• _Data under study_:
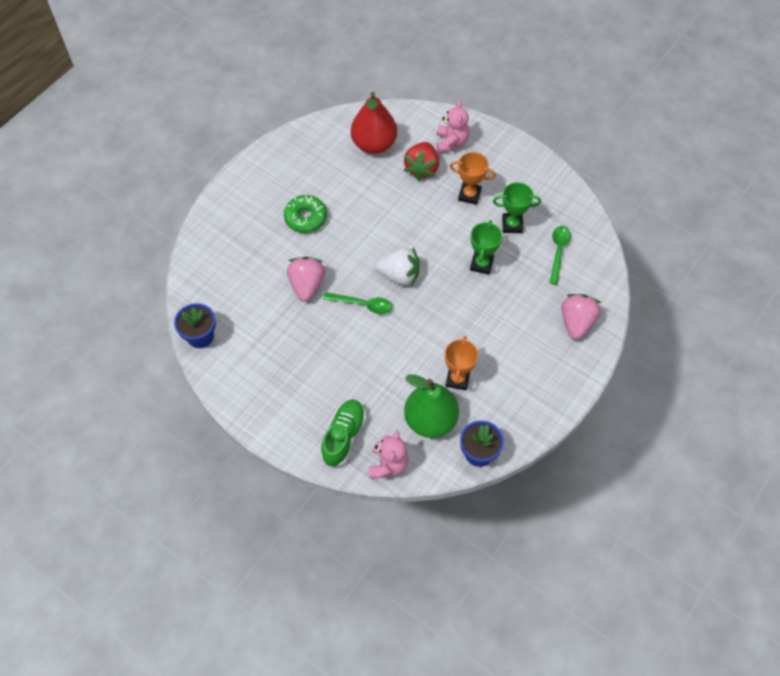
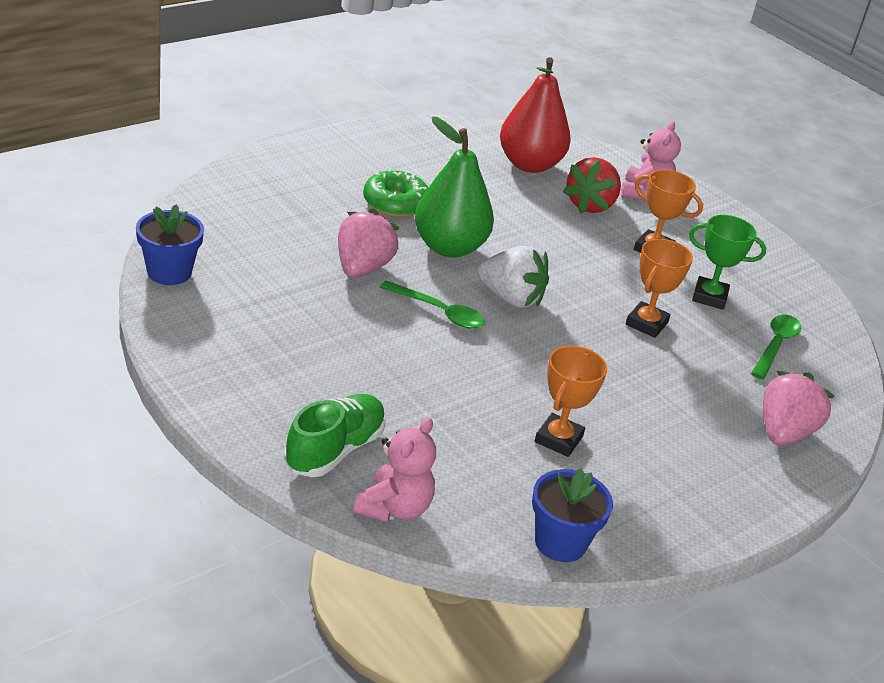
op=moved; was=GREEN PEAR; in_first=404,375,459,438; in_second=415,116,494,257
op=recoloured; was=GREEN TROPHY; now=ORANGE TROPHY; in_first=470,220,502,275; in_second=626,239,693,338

* * *

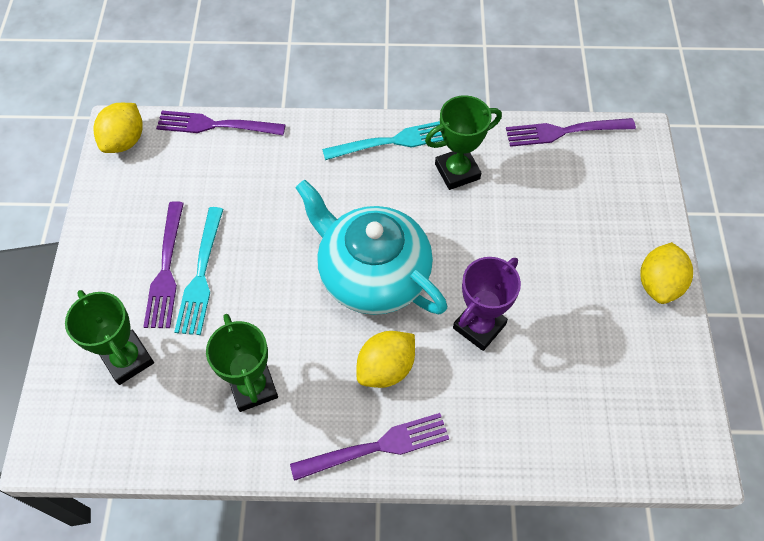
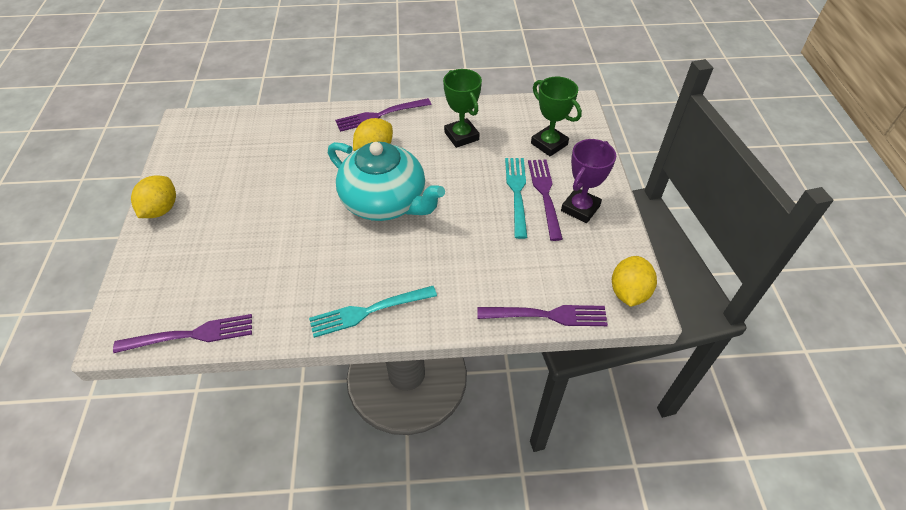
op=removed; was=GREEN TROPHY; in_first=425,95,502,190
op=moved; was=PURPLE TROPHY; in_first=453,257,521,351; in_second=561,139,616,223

• _Assignment_: What are the lines above, starting at the one with "op=moved; was=GREEN PEAR;" and ending at the one with "op=recoloured; was=GREEN TROPHY;"? Give them again exactly, and only them.

• _Your solution_:
op=moved; was=GREEN PEAR; in_first=404,375,459,438; in_second=415,116,494,257
op=recoloured; was=GREEN TROPHY; now=ORANGE TROPHY; in_first=470,220,502,275; in_second=626,239,693,338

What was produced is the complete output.